Stored entries
# # # #

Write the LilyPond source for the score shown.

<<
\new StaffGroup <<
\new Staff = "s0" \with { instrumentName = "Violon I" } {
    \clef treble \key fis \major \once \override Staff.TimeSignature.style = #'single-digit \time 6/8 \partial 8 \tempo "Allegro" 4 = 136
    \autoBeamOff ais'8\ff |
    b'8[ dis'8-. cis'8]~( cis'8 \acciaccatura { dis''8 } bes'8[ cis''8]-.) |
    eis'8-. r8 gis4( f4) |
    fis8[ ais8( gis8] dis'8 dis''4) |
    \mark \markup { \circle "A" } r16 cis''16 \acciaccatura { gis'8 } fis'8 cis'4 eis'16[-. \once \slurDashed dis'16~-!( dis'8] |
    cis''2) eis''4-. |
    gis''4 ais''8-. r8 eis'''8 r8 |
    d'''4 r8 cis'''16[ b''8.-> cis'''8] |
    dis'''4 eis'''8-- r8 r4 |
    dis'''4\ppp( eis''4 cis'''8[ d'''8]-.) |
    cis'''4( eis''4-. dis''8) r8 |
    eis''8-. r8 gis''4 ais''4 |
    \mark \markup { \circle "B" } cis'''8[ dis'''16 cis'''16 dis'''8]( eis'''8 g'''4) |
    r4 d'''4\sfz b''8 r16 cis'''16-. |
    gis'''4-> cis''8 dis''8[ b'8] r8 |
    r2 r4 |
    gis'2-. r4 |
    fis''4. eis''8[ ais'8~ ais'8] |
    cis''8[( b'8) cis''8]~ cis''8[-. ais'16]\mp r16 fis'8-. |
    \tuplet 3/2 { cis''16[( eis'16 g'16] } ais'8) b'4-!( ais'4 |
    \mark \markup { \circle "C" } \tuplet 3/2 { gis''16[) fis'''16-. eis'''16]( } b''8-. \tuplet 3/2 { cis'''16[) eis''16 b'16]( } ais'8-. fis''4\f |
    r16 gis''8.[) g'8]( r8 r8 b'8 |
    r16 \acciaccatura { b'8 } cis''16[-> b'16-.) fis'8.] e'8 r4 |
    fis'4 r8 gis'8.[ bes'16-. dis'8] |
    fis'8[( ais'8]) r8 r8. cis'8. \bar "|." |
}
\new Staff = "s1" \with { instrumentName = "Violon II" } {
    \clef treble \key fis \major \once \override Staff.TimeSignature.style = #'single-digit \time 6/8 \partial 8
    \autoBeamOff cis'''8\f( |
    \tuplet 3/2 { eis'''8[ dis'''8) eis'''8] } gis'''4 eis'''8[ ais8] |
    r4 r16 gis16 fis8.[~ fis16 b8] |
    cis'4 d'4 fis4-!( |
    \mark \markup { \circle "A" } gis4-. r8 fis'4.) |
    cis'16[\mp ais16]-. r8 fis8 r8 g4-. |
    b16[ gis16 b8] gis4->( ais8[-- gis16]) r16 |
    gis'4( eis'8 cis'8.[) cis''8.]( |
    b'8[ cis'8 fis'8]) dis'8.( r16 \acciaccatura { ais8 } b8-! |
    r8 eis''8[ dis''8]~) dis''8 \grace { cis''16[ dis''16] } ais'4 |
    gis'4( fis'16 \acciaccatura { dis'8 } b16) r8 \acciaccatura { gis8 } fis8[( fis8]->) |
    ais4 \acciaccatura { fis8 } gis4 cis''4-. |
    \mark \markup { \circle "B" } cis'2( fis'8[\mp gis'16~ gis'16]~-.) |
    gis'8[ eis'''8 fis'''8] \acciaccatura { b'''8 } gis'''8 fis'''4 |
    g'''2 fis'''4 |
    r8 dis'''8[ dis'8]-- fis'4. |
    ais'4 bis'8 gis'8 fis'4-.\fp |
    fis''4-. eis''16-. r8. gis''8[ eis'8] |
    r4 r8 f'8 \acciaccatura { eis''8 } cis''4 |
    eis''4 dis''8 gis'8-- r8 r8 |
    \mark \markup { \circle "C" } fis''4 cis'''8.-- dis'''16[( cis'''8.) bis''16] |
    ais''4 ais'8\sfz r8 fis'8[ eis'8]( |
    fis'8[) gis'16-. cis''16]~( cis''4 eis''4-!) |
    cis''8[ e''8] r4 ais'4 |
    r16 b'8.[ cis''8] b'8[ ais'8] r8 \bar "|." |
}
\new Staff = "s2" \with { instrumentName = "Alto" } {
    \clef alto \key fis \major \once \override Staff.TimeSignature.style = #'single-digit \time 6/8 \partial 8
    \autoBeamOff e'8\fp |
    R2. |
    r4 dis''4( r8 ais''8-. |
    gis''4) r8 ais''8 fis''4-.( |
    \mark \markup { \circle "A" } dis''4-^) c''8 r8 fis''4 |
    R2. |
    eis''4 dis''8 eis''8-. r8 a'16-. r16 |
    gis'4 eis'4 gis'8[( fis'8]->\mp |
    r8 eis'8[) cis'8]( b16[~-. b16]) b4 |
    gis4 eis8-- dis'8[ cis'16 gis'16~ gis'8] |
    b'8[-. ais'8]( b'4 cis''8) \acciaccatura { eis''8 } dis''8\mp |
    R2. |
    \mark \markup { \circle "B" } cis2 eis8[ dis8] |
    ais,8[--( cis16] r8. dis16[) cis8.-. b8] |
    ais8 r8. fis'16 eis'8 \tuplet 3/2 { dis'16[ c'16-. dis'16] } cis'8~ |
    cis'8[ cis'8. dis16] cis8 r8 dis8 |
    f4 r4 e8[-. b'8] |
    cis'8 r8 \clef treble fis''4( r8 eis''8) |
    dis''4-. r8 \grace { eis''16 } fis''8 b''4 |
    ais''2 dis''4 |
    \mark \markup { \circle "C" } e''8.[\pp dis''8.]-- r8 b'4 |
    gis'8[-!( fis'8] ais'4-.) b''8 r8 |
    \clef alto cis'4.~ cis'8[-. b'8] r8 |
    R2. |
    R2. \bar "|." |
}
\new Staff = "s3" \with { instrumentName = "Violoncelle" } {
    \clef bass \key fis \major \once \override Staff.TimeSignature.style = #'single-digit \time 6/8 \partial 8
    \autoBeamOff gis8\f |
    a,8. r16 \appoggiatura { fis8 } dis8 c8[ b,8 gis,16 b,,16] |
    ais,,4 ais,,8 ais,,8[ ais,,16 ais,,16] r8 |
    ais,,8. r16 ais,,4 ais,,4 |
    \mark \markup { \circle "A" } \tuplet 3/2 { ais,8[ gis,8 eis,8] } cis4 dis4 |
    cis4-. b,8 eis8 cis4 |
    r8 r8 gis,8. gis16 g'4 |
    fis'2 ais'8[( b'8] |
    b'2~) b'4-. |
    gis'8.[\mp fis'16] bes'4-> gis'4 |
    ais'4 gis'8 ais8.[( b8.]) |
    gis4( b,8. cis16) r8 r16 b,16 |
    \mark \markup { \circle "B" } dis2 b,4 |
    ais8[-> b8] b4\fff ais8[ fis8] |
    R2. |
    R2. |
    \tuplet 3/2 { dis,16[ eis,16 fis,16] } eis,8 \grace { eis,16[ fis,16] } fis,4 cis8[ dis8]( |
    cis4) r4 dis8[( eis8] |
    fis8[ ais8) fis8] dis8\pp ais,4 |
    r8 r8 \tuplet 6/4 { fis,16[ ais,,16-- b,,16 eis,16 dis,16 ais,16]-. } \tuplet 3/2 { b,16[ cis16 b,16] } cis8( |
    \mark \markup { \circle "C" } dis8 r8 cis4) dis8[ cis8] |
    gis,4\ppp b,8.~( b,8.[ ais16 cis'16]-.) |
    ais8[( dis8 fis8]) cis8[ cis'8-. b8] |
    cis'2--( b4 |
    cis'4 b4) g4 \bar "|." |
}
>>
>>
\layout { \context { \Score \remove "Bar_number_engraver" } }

# # # #

*Written instruction*
Which lines of the data above contain the string 'single'? Pick out each one and copy it in full.

*Written answer*
    \clef treble \key fis \major \once \override Staff.TimeSignature.style = #'single-digit \time 6/8 \partial 8 \tempo "Allegro" 4 = 136
    \clef treble \key fis \major \once \override Staff.TimeSignature.style = #'single-digit \time 6/8 \partial 8
    \clef alto \key fis \major \once \override Staff.TimeSignature.style = #'single-digit \time 6/8 \partial 8
    \clef bass \key fis \major \once \override Staff.TimeSignature.style = #'single-digit \time 6/8 \partial 8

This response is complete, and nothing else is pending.